BEGIN INFORMATION SHOWN

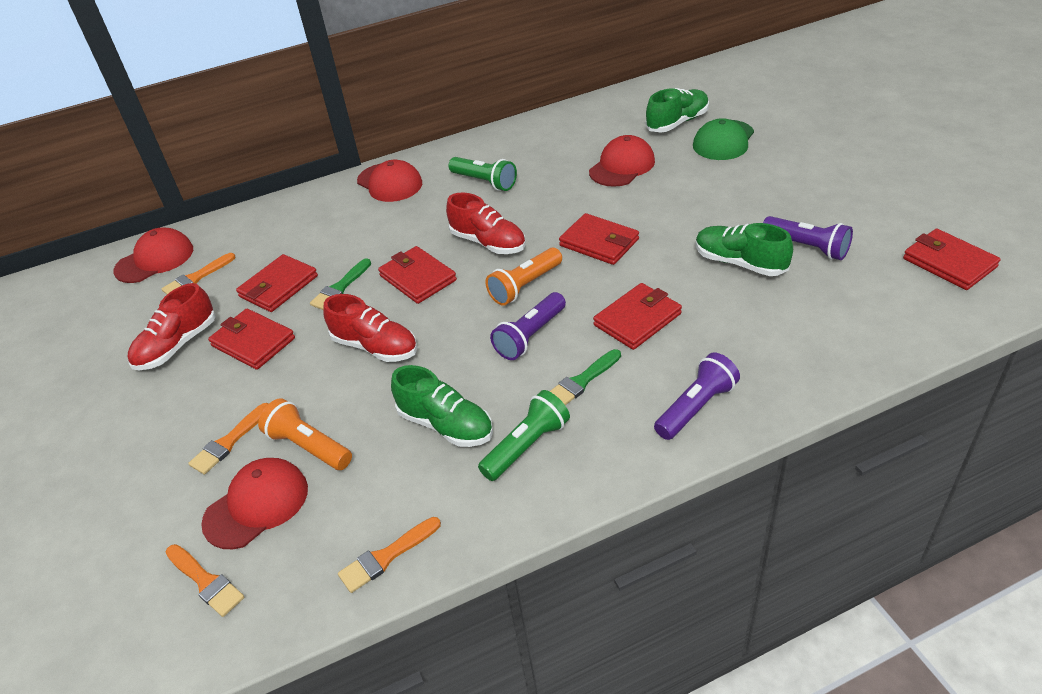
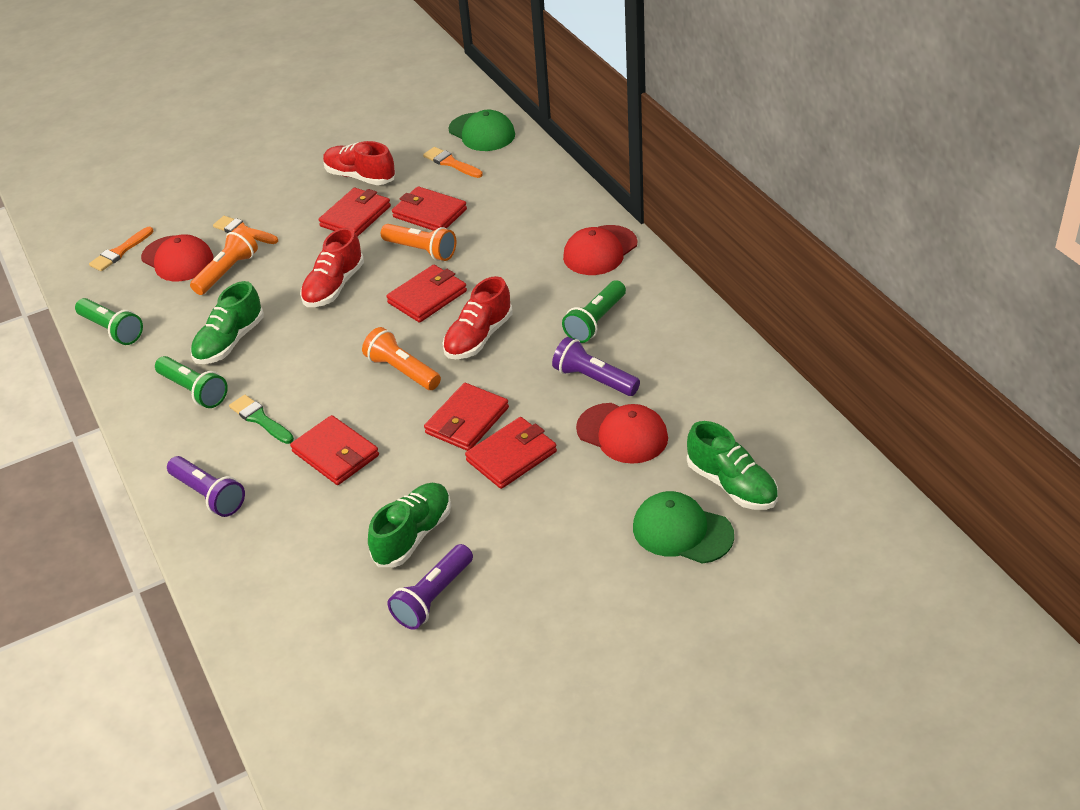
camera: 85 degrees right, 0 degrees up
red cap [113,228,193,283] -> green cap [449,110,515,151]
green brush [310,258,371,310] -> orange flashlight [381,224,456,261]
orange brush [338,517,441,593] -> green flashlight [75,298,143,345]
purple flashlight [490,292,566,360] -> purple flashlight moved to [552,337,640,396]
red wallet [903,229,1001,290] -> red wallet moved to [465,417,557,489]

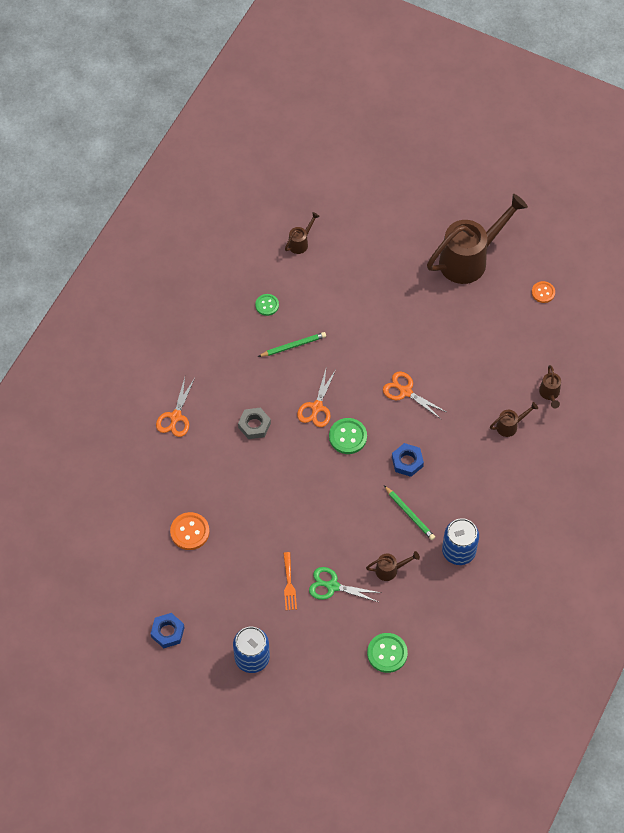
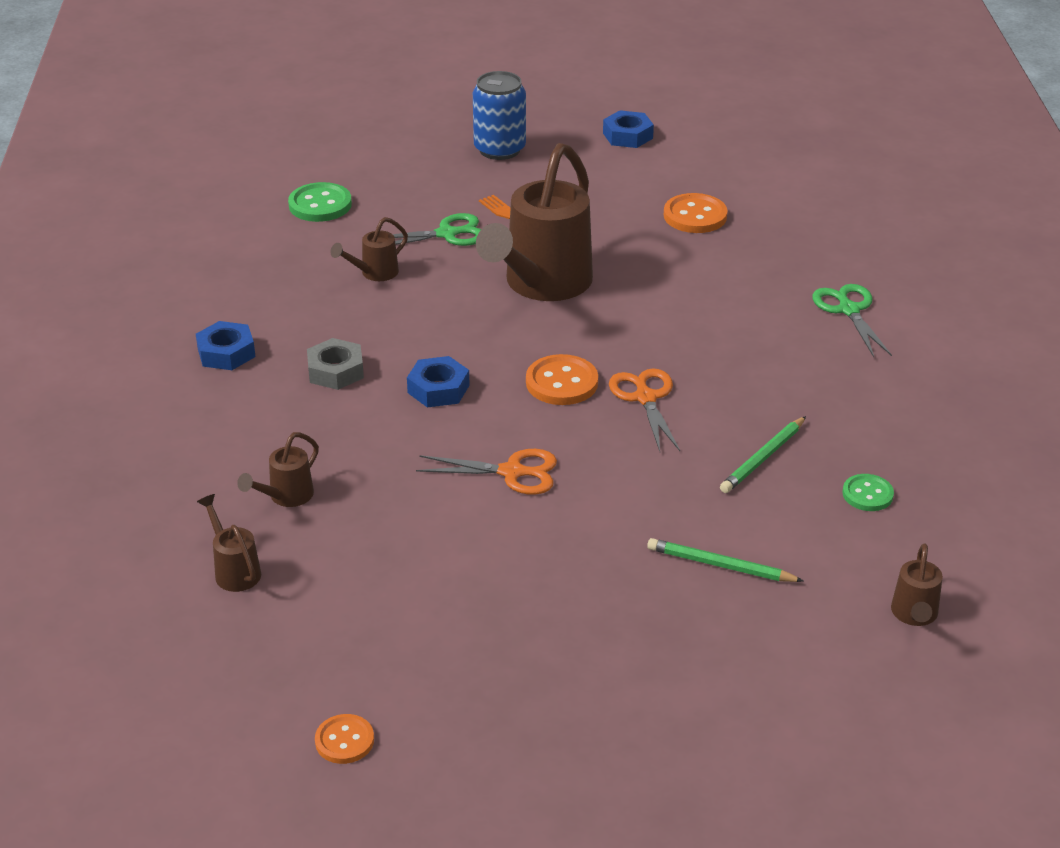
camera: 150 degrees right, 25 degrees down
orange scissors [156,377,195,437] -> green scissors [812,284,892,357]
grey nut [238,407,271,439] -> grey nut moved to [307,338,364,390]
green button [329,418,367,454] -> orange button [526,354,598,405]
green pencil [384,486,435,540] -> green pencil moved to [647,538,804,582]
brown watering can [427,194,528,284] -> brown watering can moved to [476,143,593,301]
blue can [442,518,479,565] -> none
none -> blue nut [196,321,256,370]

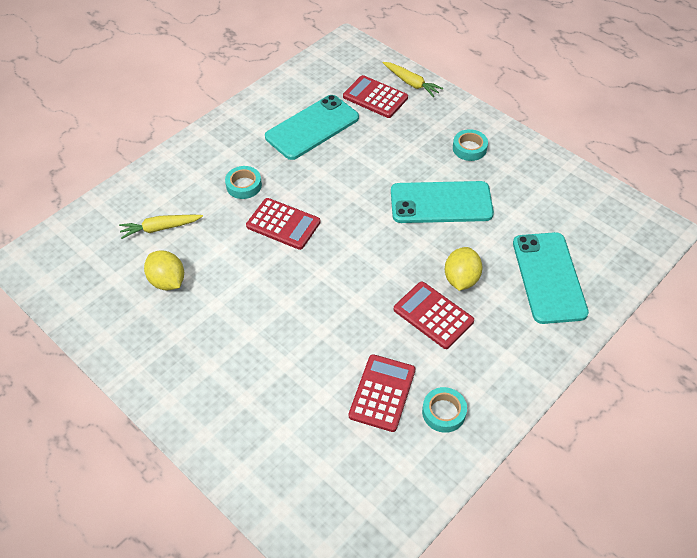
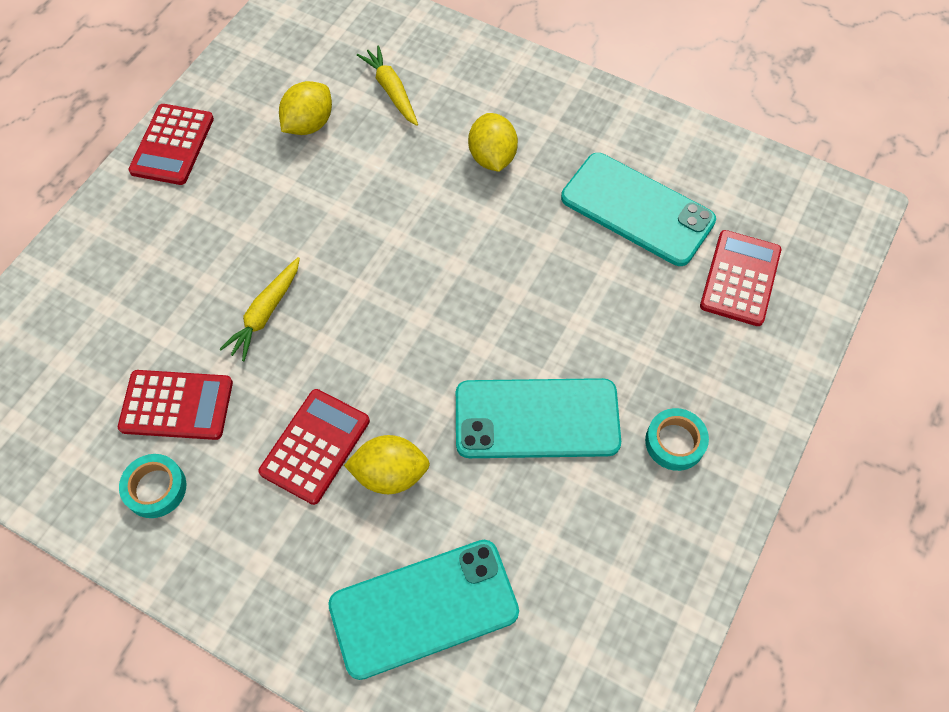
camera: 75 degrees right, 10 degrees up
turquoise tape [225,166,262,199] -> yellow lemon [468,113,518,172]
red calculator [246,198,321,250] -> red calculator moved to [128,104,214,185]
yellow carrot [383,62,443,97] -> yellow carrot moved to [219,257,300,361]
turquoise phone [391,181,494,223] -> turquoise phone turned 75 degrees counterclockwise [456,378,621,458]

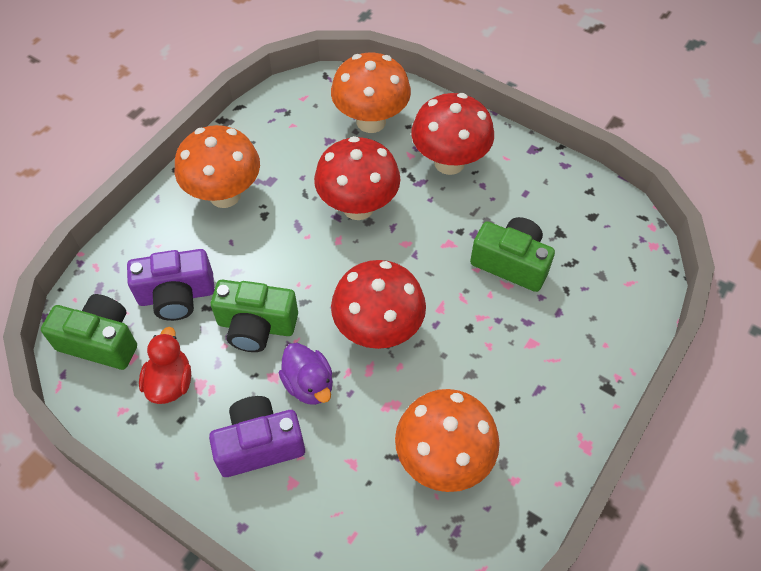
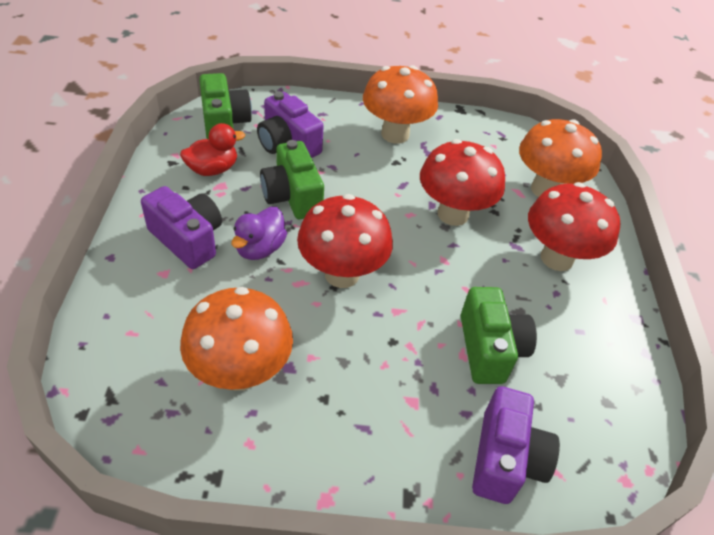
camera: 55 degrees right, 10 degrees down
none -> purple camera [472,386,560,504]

END INFORMATION SHOWN

ASSIGNED TASK => Everything in the entries must come back exactly, except the pictures.

EXERCISE RESULT =>
camera: 85 degrees right, 0 degrees up
red cap [113,228,193,283] -> green cap [449,110,515,151]
green brush [310,258,371,310] -> orange flashlight [381,224,456,261]
orange brush [338,517,441,593] -> green flashlight [75,298,143,345]
purple flashlight [490,292,566,360] -> purple flashlight moved to [552,337,640,396]
red wallet [903,229,1001,290] -> red wallet moved to [465,417,557,489]

camera: 150 degrees right, 25 degrees down
orange scissors [156,377,195,437] -> green scissors [812,284,892,357]
grey nut [238,407,271,439] -> grey nut moved to [307,338,364,390]
green button [329,418,367,454] -> orange button [526,354,598,405]
green pencil [384,486,435,540] -> green pencil moved to [647,538,804,582]
brown watering can [427,194,528,284] -> brown watering can moved to [476,143,593,301]
blue can [442,518,479,565] -> none
none -> blue nut [196,321,256,370]

camera: 75 degrees right, 10 degrees up
turquoise tape [225,166,262,199] -> yellow lemon [468,113,518,172]
red calculator [246,198,321,250] -> red calculator moved to [128,104,214,185]
yellow carrot [383,62,443,97] -> yellow carrot moved to [219,257,300,361]
turquoise phone [391,181,494,223] -> turquoise phone turned 75 degrees counterclockwise [456,378,621,458]

camera: 55 degrees right, 10 degrees down
none -> purple camera [472,386,560,504]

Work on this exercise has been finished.